(Activity): For this exercise, transcribe all the entries exactly as given and omit the images.

(Data provided):
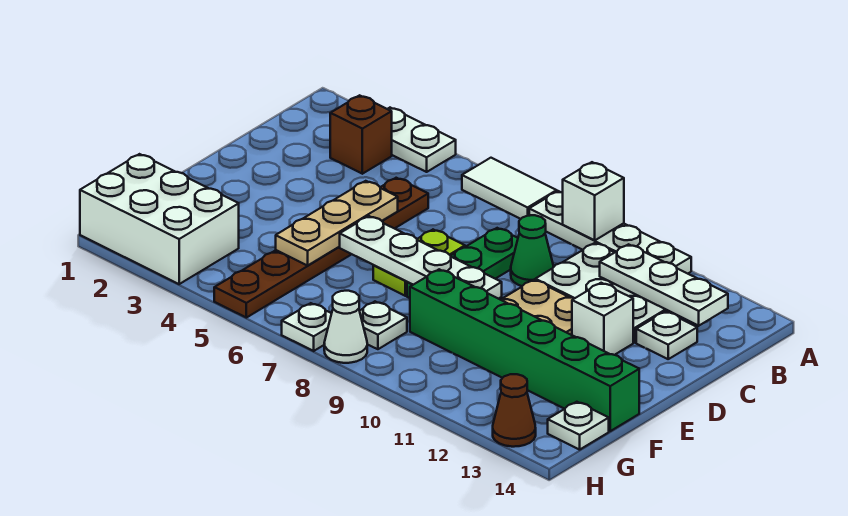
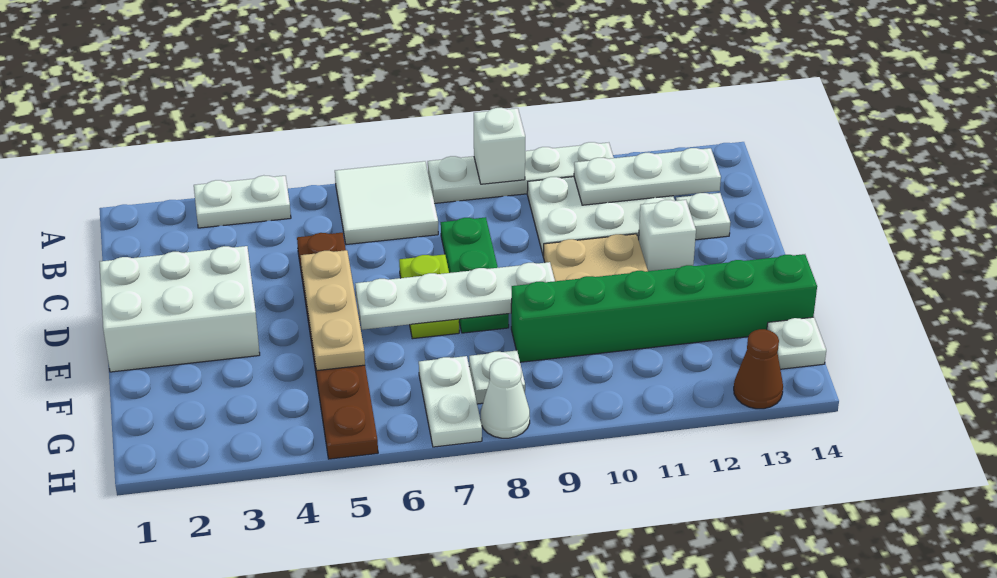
white tile A6:A7 level 1 -> white tile A6:B7 level 1
brown brick B3 level 1 -> none
green cone C9 level 1 -> none
white brick G1:H3 level 1 -> white brick D1:E3 level 1
white plate H7 level 1 -> white plate G7:H7 level 1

(Task answer):
white tile A6:A7 level 1 -> white tile A6:B7 level 1
brown brick B3 level 1 -> none
green cone C9 level 1 -> none
white brick G1:H3 level 1 -> white brick D1:E3 level 1
white plate H7 level 1 -> white plate G7:H7 level 1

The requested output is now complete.